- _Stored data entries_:
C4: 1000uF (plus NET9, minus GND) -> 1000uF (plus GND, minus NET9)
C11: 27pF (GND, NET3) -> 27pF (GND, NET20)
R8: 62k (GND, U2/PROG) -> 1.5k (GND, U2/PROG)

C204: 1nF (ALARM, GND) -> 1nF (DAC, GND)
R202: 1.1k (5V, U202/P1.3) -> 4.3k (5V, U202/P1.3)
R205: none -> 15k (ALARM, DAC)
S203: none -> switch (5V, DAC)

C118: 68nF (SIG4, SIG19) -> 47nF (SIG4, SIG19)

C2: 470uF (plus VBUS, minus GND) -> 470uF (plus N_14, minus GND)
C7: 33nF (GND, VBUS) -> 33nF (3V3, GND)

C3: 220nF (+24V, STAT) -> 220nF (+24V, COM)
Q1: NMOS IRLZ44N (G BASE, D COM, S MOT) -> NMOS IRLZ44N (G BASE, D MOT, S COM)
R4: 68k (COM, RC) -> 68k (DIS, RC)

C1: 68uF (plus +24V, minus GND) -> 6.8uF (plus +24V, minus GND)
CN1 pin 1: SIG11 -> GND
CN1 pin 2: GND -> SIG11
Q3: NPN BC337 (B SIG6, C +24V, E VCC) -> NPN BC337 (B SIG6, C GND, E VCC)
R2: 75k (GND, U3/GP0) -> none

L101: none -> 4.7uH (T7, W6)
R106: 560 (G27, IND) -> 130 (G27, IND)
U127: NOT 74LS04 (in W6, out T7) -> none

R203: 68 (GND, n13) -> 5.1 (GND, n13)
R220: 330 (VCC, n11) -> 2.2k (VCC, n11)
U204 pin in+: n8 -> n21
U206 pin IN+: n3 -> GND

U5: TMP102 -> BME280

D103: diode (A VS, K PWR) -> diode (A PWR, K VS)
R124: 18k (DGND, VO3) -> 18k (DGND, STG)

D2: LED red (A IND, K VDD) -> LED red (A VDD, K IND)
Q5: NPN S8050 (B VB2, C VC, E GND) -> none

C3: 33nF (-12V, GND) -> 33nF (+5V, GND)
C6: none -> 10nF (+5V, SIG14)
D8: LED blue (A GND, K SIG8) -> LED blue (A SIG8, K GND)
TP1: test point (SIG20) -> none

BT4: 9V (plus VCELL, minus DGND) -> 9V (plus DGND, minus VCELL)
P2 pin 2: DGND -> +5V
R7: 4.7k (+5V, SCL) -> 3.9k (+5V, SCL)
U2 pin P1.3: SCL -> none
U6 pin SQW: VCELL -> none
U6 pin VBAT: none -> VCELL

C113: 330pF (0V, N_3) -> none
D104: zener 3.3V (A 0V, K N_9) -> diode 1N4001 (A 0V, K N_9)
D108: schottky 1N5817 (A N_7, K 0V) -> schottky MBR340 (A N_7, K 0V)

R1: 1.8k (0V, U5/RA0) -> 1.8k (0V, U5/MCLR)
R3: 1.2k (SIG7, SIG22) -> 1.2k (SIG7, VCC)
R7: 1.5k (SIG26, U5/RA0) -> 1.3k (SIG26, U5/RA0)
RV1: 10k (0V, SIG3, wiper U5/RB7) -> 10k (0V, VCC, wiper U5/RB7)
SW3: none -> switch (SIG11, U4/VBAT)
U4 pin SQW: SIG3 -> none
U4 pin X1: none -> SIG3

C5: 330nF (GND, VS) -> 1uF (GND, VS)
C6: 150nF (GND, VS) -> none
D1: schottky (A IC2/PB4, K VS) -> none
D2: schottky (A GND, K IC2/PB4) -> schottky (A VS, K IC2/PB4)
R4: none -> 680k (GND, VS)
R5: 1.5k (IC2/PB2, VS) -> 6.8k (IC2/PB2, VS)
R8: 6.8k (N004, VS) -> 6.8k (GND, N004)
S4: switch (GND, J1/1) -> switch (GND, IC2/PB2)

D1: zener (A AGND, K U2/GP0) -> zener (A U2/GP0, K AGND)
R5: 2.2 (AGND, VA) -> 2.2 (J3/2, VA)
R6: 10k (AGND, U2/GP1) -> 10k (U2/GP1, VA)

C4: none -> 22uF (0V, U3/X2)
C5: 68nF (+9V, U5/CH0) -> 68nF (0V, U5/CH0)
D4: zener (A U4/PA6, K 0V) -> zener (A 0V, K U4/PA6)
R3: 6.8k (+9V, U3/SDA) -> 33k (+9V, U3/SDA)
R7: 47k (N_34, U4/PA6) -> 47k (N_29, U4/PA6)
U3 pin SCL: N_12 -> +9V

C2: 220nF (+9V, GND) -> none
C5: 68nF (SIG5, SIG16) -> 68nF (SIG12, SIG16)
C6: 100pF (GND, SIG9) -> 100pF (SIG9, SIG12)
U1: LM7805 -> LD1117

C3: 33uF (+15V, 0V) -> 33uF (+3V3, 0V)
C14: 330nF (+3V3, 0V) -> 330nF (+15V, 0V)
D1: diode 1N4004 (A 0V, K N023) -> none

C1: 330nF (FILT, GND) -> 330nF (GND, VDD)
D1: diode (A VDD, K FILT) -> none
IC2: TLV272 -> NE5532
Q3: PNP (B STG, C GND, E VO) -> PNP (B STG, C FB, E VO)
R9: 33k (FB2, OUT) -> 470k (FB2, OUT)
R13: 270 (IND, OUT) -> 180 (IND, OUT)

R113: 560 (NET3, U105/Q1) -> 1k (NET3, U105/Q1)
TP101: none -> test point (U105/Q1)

- _AIM OF THE EXERCISE_: Repeat every entry word for word.

- _FINAL ANSWER_:
C4: 1000uF (plus NET9, minus GND) -> 1000uF (plus GND, minus NET9)
C11: 27pF (GND, NET3) -> 27pF (GND, NET20)
R8: 62k (GND, U2/PROG) -> 1.5k (GND, U2/PROG)

C204: 1nF (ALARM, GND) -> 1nF (DAC, GND)
R202: 1.1k (5V, U202/P1.3) -> 4.3k (5V, U202/P1.3)
R205: none -> 15k (ALARM, DAC)
S203: none -> switch (5V, DAC)

C118: 68nF (SIG4, SIG19) -> 47nF (SIG4, SIG19)

C2: 470uF (plus VBUS, minus GND) -> 470uF (plus N_14, minus GND)
C7: 33nF (GND, VBUS) -> 33nF (3V3, GND)

C3: 220nF (+24V, STAT) -> 220nF (+24V, COM)
Q1: NMOS IRLZ44N (G BASE, D COM, S MOT) -> NMOS IRLZ44N (G BASE, D MOT, S COM)
R4: 68k (COM, RC) -> 68k (DIS, RC)

C1: 68uF (plus +24V, minus GND) -> 6.8uF (plus +24V, minus GND)
CN1 pin 1: SIG11 -> GND
CN1 pin 2: GND -> SIG11
Q3: NPN BC337 (B SIG6, C +24V, E VCC) -> NPN BC337 (B SIG6, C GND, E VCC)
R2: 75k (GND, U3/GP0) -> none

L101: none -> 4.7uH (T7, W6)
R106: 560 (G27, IND) -> 130 (G27, IND)
U127: NOT 74LS04 (in W6, out T7) -> none

R203: 68 (GND, n13) -> 5.1 (GND, n13)
R220: 330 (VCC, n11) -> 2.2k (VCC, n11)
U204 pin in+: n8 -> n21
U206 pin IN+: n3 -> GND

U5: TMP102 -> BME280

D103: diode (A VS, K PWR) -> diode (A PWR, K VS)
R124: 18k (DGND, VO3) -> 18k (DGND, STG)

D2: LED red (A IND, K VDD) -> LED red (A VDD, K IND)
Q5: NPN S8050 (B VB2, C VC, E GND) -> none

C3: 33nF (-12V, GND) -> 33nF (+5V, GND)
C6: none -> 10nF (+5V, SIG14)
D8: LED blue (A GND, K SIG8) -> LED blue (A SIG8, K GND)
TP1: test point (SIG20) -> none

BT4: 9V (plus VCELL, minus DGND) -> 9V (plus DGND, minus VCELL)
P2 pin 2: DGND -> +5V
R7: 4.7k (+5V, SCL) -> 3.9k (+5V, SCL)
U2 pin P1.3: SCL -> none
U6 pin SQW: VCELL -> none
U6 pin VBAT: none -> VCELL

C113: 330pF (0V, N_3) -> none
D104: zener 3.3V (A 0V, K N_9) -> diode 1N4001 (A 0V, K N_9)
D108: schottky 1N5817 (A N_7, K 0V) -> schottky MBR340 (A N_7, K 0V)

R1: 1.8k (0V, U5/RA0) -> 1.8k (0V, U5/MCLR)
R3: 1.2k (SIG7, SIG22) -> 1.2k (SIG7, VCC)
R7: 1.5k (SIG26, U5/RA0) -> 1.3k (SIG26, U5/RA0)
RV1: 10k (0V, SIG3, wiper U5/RB7) -> 10k (0V, VCC, wiper U5/RB7)
SW3: none -> switch (SIG11, U4/VBAT)
U4 pin SQW: SIG3 -> none
U4 pin X1: none -> SIG3

C5: 330nF (GND, VS) -> 1uF (GND, VS)
C6: 150nF (GND, VS) -> none
D1: schottky (A IC2/PB4, K VS) -> none
D2: schottky (A GND, K IC2/PB4) -> schottky (A VS, K IC2/PB4)
R4: none -> 680k (GND, VS)
R5: 1.5k (IC2/PB2, VS) -> 6.8k (IC2/PB2, VS)
R8: 6.8k (N004, VS) -> 6.8k (GND, N004)
S4: switch (GND, J1/1) -> switch (GND, IC2/PB2)

D1: zener (A AGND, K U2/GP0) -> zener (A U2/GP0, K AGND)
R5: 2.2 (AGND, VA) -> 2.2 (J3/2, VA)
R6: 10k (AGND, U2/GP1) -> 10k (U2/GP1, VA)

C4: none -> 22uF (0V, U3/X2)
C5: 68nF (+9V, U5/CH0) -> 68nF (0V, U5/CH0)
D4: zener (A U4/PA6, K 0V) -> zener (A 0V, K U4/PA6)
R3: 6.8k (+9V, U3/SDA) -> 33k (+9V, U3/SDA)
R7: 47k (N_34, U4/PA6) -> 47k (N_29, U4/PA6)
U3 pin SCL: N_12 -> +9V

C2: 220nF (+9V, GND) -> none
C5: 68nF (SIG5, SIG16) -> 68nF (SIG12, SIG16)
C6: 100pF (GND, SIG9) -> 100pF (SIG9, SIG12)
U1: LM7805 -> LD1117

C3: 33uF (+15V, 0V) -> 33uF (+3V3, 0V)
C14: 330nF (+3V3, 0V) -> 330nF (+15V, 0V)
D1: diode 1N4004 (A 0V, K N023) -> none

C1: 330nF (FILT, GND) -> 330nF (GND, VDD)
D1: diode (A VDD, K FILT) -> none
IC2: TLV272 -> NE5532
Q3: PNP (B STG, C GND, E VO) -> PNP (B STG, C FB, E VO)
R9: 33k (FB2, OUT) -> 470k (FB2, OUT)
R13: 270 (IND, OUT) -> 180 (IND, OUT)

R113: 560 (NET3, U105/Q1) -> 1k (NET3, U105/Q1)
TP101: none -> test point (U105/Q1)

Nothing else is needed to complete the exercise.